Would you copy every line of the listing below that includes the word "SCALE"?

--- RECORDS FOR PROCESSING ---

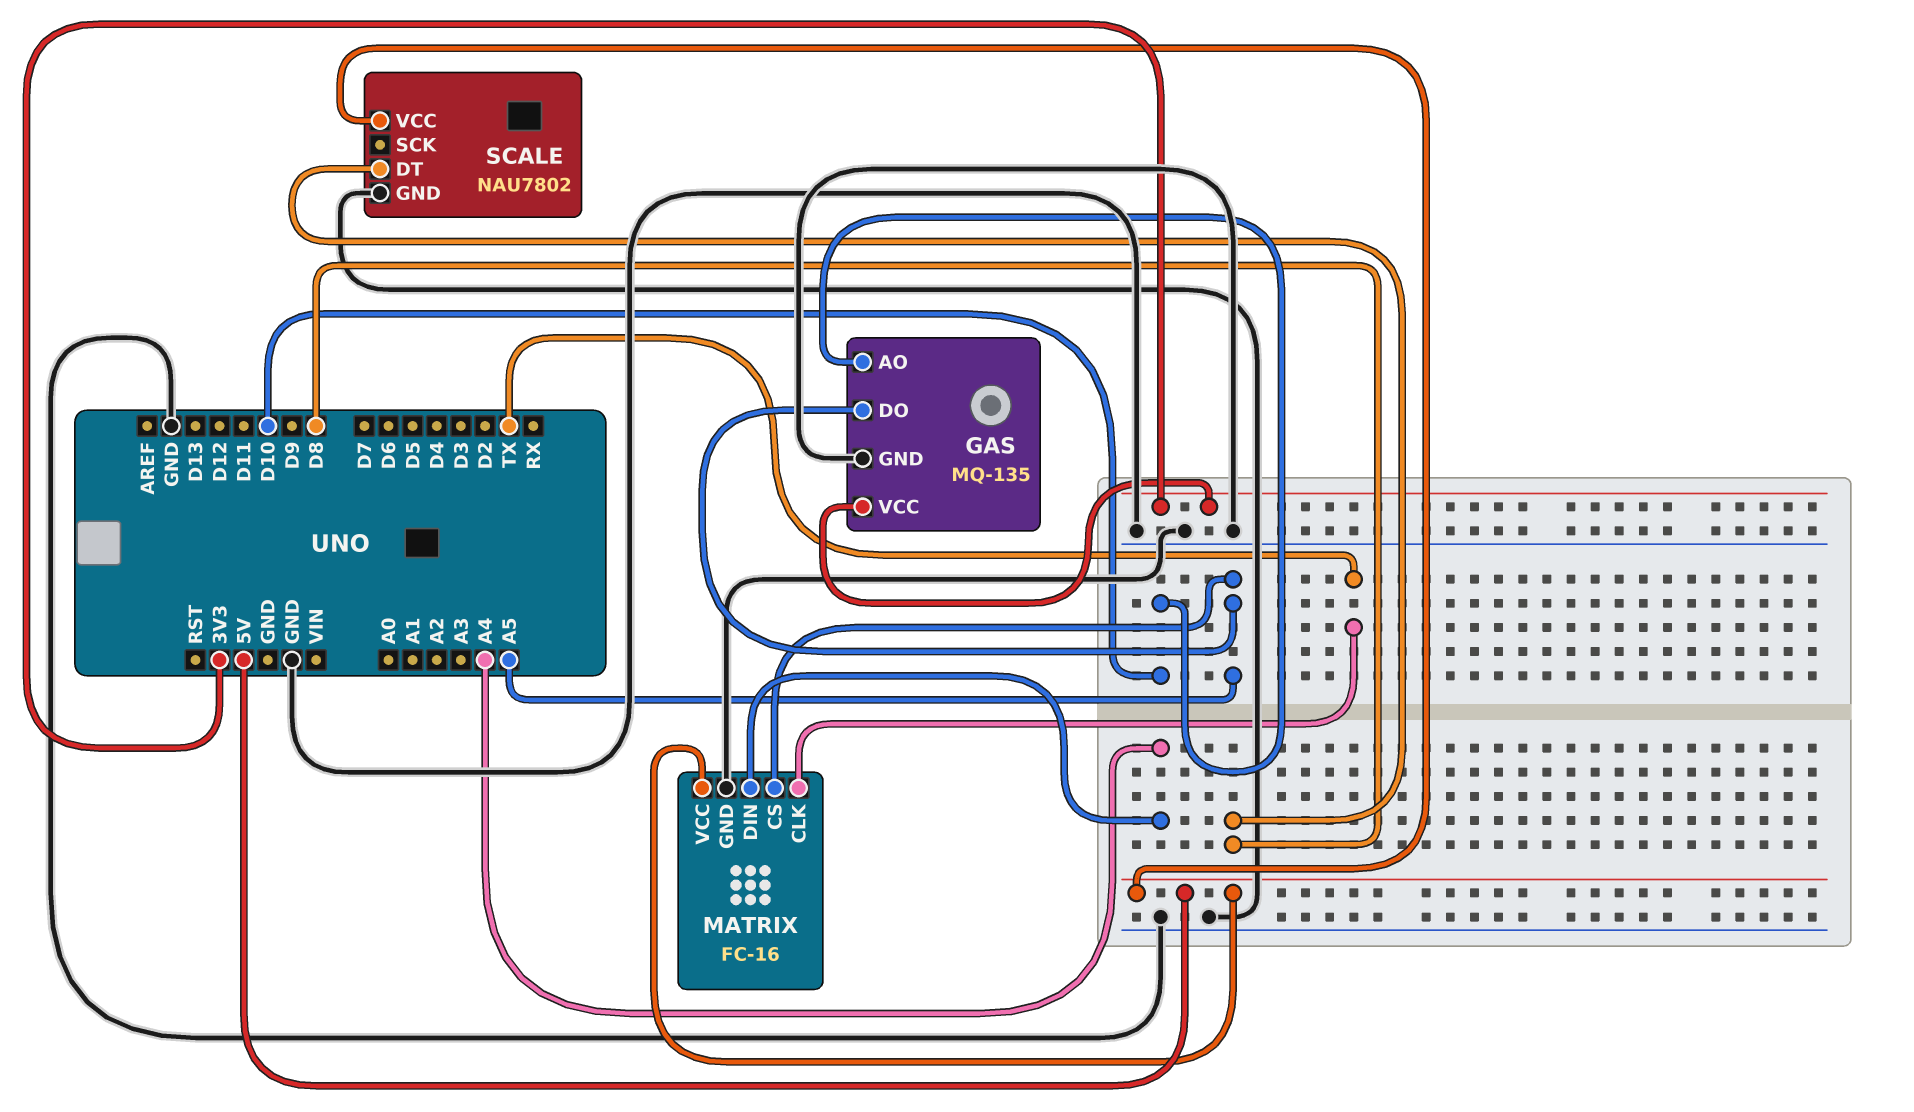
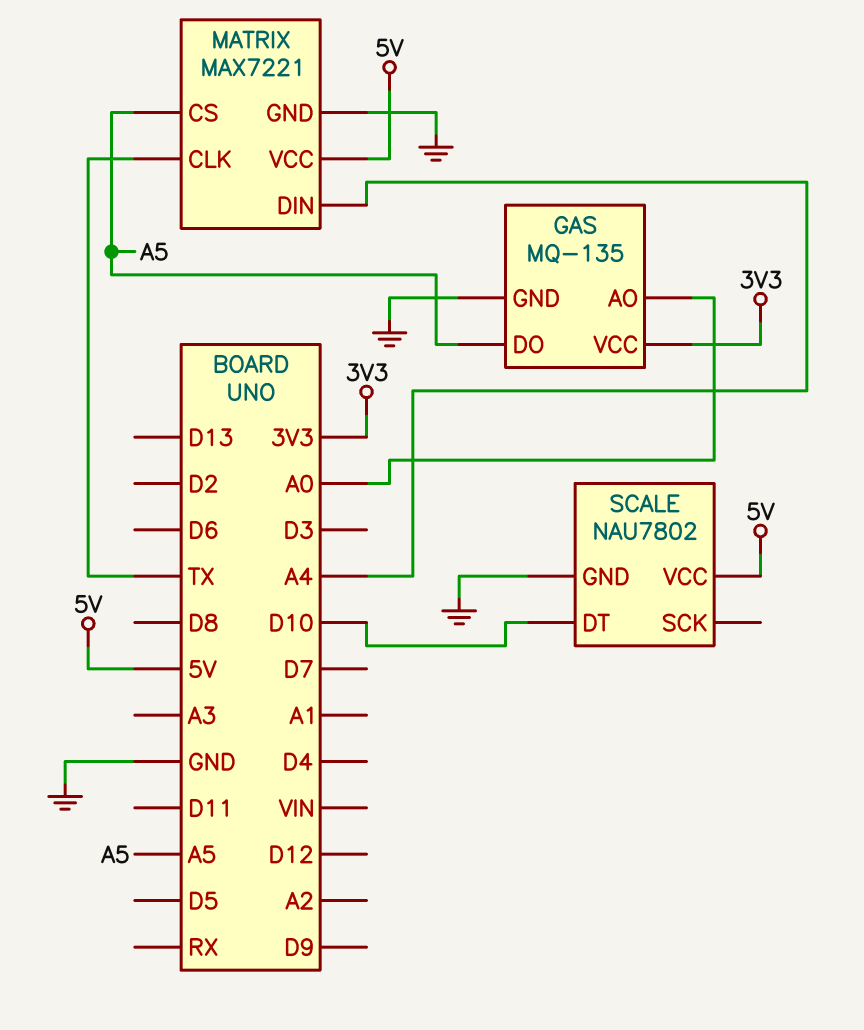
GAS pin AO: D10 -> A0
MATRIX: FC-16 -> MAX7221
SCALE pin DT: D8 -> D10

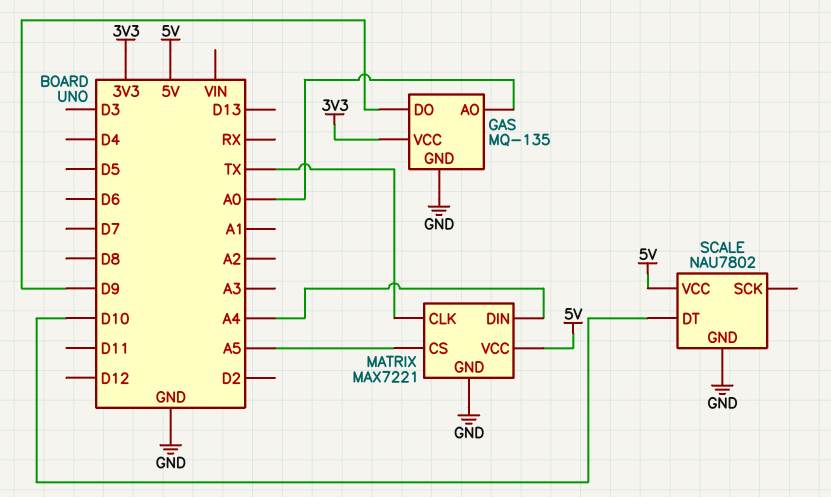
GAS pin DO: A5 -> D9

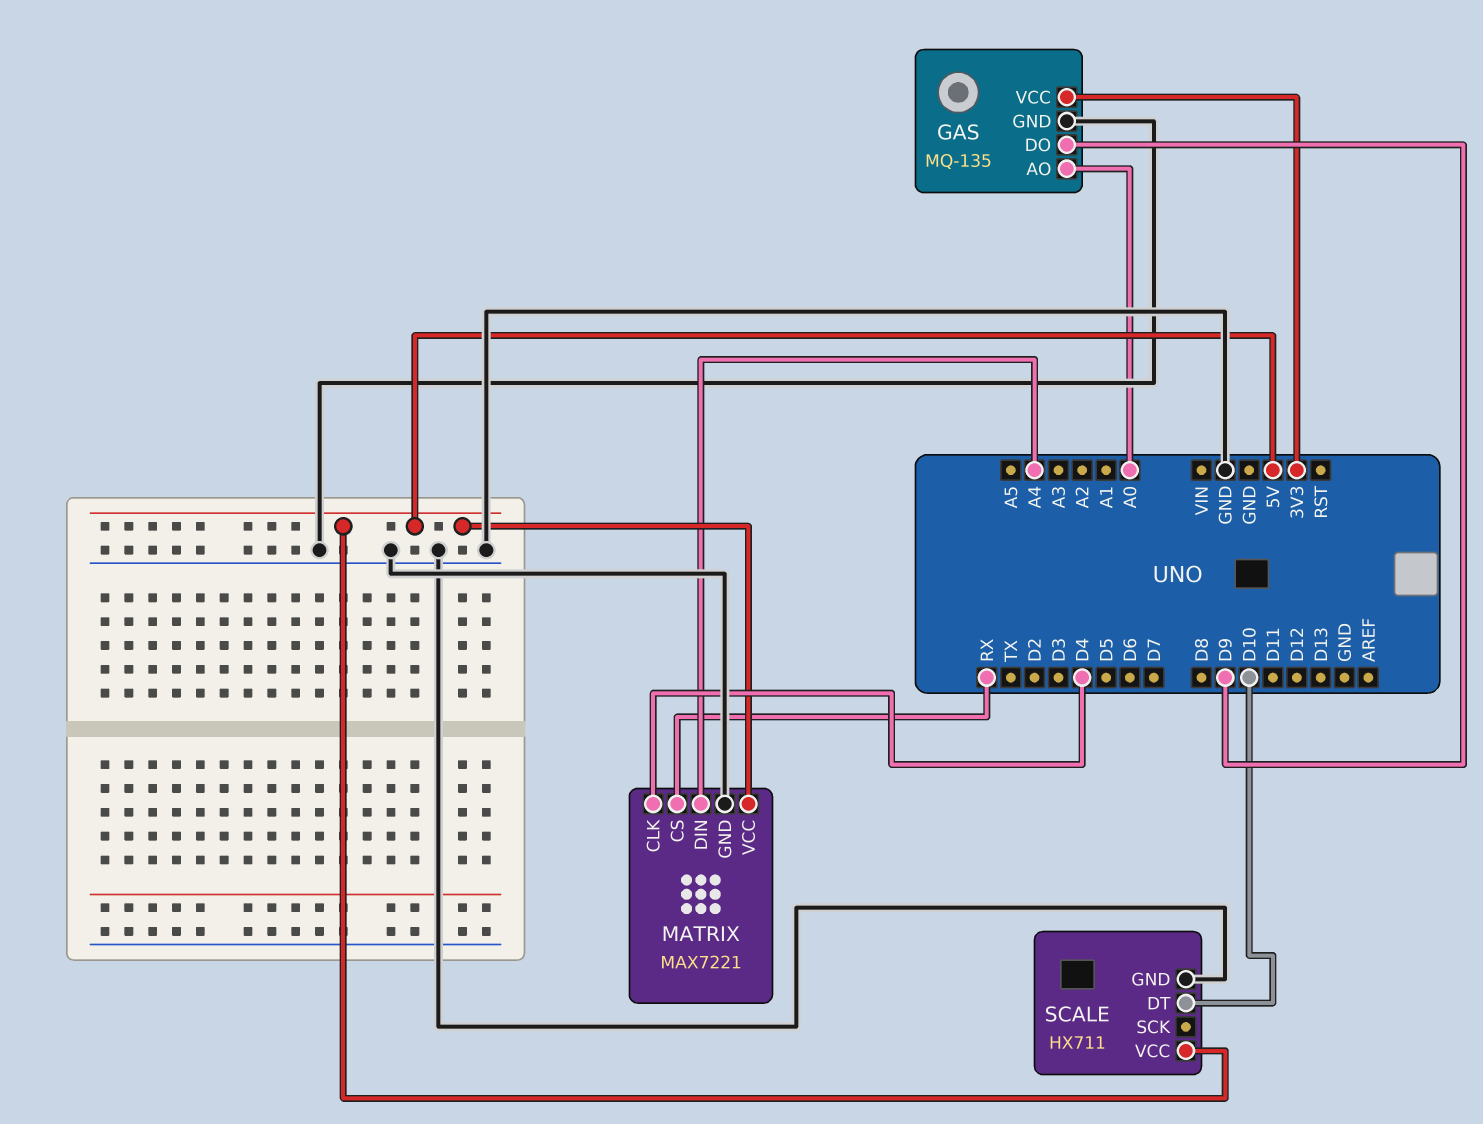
MATRIX pin CLK: TX -> D4
MATRIX pin CS: A5 -> RX
SCALE: NAU7802 -> HX711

---

> **RESULT OF THE EXERCISE**
SCALE pin DT: D8 -> D10
SCALE: NAU7802 -> HX711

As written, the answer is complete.